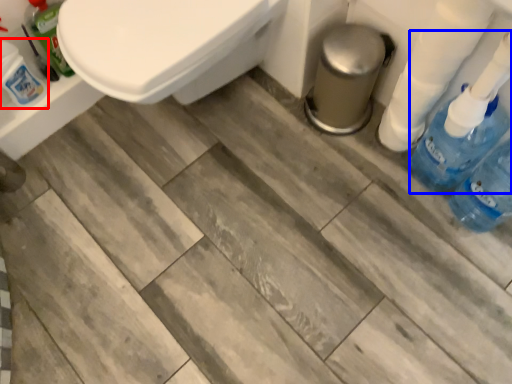
Question: Which point is closer to the camera, cleaning product (highlighted by a red box) or cleaning product (highlighted by a blue box)?

Choices:
 (A) cleaning product
 (B) cleaning product

Answer: (B)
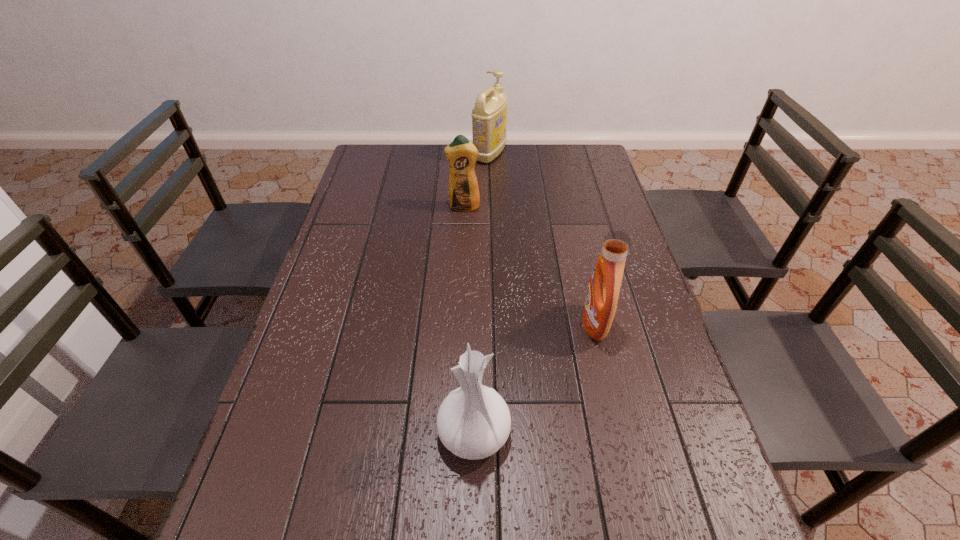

□ □ □

Please gather every line of the listing above that contains the string "cleaning".

■ WRITTEN ANSWER
Question: Which point is closer to the camera, cleaning product (highlighted by a red box) or cleaning product (highlighted by a blue box)?
 (A) cleaning product
 (B) cleaning product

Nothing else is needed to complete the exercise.